Count how many lines of the records below contain the string "layout" and give only that number.

▬▬▬

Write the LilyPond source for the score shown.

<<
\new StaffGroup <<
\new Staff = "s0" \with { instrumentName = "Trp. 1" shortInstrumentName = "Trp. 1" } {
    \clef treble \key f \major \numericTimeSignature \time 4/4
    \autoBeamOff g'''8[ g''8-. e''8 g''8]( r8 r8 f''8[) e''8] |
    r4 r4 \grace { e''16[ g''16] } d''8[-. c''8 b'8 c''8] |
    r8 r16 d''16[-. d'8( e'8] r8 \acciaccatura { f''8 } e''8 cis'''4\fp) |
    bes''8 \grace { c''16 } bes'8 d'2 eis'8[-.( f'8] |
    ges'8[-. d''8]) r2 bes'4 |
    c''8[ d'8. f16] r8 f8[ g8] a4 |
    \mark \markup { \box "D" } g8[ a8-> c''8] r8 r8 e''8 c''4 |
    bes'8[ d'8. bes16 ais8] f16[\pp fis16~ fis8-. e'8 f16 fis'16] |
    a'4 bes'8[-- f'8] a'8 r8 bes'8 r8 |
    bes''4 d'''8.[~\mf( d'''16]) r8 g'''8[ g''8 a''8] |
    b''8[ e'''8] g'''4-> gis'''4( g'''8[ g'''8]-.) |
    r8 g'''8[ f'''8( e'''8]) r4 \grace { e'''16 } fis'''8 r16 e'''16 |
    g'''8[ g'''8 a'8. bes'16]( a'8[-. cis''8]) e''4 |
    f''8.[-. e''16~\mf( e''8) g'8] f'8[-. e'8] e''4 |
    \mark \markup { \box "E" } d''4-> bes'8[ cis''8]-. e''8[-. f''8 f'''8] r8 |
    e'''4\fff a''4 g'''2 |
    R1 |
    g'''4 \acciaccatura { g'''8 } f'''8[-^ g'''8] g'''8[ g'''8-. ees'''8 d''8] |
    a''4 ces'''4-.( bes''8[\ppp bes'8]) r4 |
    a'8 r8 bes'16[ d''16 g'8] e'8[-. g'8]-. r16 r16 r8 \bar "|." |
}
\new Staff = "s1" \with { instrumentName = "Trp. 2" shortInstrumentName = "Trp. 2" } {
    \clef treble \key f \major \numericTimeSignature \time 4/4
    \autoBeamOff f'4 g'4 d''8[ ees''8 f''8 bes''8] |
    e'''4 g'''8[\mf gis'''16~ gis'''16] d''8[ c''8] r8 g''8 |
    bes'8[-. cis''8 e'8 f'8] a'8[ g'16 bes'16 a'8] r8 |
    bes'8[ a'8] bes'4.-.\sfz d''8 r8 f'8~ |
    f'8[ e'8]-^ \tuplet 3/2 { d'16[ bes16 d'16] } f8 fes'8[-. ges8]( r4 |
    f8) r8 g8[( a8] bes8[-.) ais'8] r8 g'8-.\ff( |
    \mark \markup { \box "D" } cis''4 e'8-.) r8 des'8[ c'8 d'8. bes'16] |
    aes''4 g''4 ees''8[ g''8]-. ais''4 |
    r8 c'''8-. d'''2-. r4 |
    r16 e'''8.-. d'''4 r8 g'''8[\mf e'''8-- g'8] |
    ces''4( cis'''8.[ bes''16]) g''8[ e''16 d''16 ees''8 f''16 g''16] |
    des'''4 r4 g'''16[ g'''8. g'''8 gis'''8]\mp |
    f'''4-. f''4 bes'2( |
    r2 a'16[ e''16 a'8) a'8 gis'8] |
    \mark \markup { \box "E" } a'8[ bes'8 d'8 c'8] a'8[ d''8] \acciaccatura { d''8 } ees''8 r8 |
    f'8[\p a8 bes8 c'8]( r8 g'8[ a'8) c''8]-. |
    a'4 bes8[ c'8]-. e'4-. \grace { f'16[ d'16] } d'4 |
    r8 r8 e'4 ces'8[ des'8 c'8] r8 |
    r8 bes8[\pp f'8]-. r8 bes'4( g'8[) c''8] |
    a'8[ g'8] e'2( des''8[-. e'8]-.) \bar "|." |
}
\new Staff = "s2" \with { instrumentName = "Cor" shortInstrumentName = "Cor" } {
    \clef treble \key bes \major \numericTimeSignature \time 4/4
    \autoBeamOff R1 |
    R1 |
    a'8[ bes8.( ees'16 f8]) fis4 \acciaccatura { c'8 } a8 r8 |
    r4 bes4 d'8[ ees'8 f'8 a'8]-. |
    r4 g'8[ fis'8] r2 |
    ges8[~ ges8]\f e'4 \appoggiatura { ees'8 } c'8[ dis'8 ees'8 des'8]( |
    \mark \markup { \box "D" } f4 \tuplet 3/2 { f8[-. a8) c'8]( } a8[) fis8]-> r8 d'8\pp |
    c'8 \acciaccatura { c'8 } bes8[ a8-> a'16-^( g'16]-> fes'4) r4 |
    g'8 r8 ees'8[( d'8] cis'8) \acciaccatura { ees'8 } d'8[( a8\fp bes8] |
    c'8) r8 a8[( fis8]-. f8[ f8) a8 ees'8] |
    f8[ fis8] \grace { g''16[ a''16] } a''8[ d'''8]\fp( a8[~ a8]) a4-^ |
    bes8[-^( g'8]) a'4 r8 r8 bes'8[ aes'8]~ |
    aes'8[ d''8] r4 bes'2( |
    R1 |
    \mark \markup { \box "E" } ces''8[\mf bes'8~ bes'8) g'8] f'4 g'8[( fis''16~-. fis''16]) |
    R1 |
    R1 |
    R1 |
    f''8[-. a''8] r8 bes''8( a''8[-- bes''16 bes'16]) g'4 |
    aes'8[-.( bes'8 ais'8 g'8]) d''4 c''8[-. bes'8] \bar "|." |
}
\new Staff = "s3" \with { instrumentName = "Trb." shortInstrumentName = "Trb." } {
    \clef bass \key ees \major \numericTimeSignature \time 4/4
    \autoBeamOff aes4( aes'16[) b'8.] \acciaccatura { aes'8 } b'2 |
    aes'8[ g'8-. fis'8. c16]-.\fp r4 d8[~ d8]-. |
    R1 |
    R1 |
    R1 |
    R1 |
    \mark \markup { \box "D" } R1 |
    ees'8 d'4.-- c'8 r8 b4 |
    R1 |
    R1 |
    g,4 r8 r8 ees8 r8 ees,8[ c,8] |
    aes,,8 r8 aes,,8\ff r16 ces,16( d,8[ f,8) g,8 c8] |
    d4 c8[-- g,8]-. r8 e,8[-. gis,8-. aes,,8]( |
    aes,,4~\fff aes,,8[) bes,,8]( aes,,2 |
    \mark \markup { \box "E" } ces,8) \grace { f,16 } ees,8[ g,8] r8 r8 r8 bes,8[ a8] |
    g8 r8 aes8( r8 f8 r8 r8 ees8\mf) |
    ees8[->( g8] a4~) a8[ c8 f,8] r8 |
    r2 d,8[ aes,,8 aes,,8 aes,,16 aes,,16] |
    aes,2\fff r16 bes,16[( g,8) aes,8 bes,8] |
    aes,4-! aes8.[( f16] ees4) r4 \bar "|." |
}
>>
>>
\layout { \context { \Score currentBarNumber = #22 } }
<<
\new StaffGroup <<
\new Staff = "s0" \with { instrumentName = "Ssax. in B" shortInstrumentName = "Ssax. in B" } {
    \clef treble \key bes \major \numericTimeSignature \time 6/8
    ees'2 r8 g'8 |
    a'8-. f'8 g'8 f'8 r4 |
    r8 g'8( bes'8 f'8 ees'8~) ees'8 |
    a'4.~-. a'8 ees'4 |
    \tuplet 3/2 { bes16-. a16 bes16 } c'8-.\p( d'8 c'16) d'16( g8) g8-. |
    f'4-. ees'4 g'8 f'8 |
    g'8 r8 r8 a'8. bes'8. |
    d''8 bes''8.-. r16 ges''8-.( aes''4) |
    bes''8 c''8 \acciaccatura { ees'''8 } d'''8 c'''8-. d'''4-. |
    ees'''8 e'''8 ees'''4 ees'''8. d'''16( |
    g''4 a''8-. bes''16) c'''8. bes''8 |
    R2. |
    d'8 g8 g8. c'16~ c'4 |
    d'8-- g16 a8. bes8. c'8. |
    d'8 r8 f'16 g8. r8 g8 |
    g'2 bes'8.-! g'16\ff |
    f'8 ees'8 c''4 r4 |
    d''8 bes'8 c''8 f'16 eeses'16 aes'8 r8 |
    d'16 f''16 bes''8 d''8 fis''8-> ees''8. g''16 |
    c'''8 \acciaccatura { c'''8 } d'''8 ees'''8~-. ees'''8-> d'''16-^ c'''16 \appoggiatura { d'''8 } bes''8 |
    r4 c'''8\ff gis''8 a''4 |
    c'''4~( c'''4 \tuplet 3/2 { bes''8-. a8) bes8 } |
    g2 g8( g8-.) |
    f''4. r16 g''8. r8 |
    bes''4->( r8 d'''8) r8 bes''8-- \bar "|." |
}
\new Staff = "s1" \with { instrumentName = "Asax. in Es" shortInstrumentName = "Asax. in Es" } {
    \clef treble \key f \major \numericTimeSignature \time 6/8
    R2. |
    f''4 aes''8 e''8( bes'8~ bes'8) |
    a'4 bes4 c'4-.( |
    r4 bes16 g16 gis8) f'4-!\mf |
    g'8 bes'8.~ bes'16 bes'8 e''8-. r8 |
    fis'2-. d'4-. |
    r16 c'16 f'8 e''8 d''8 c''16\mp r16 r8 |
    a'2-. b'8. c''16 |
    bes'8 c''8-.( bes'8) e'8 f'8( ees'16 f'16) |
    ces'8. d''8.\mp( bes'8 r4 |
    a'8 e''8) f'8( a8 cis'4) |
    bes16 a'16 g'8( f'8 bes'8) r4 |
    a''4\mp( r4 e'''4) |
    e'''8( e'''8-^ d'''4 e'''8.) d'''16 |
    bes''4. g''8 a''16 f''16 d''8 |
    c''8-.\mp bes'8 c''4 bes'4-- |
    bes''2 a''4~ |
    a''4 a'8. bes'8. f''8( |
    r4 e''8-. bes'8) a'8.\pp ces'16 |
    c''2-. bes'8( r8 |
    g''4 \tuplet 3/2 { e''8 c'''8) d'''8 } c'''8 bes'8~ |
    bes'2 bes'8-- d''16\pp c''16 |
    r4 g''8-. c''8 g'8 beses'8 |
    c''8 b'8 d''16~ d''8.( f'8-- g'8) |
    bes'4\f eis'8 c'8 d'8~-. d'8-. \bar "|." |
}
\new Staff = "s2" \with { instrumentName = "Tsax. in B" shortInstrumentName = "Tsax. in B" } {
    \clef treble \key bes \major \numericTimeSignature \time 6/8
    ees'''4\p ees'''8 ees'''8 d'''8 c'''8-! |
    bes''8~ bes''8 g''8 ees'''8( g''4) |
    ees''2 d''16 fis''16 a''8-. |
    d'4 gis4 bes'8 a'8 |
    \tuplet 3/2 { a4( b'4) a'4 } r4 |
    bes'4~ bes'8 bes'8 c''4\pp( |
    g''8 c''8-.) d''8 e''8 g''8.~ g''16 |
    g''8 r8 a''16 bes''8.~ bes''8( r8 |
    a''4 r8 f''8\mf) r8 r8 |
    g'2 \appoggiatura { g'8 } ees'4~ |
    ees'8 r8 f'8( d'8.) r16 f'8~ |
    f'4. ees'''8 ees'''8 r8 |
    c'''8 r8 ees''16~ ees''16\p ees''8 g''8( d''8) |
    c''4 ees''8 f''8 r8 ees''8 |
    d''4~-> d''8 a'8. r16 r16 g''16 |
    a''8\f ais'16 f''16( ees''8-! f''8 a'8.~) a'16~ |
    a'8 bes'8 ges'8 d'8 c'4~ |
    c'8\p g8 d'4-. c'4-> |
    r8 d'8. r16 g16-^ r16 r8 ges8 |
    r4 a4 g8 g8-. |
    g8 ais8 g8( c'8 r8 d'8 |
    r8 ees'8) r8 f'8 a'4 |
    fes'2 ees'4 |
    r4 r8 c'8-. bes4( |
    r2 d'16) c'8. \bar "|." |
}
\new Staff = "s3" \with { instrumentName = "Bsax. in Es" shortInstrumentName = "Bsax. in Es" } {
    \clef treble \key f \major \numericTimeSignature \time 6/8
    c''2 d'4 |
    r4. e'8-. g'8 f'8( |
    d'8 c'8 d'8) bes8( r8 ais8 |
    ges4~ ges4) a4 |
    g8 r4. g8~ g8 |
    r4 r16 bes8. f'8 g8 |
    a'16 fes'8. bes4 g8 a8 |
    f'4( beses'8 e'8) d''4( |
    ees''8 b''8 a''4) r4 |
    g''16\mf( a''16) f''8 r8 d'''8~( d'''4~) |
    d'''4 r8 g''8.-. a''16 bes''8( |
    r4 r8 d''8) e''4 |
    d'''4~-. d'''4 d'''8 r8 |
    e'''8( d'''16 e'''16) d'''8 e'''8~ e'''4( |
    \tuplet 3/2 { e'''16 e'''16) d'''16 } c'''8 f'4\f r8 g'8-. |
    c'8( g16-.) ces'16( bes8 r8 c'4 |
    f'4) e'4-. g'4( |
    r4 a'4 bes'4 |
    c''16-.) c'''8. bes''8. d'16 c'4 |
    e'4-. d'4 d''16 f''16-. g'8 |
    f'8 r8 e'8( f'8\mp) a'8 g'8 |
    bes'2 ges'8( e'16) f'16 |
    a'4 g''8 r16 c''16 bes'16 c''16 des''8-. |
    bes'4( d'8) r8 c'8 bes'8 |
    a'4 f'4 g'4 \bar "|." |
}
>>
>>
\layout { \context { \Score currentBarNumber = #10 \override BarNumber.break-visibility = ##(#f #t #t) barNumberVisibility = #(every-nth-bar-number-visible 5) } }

▬▬▬

_Full output_
2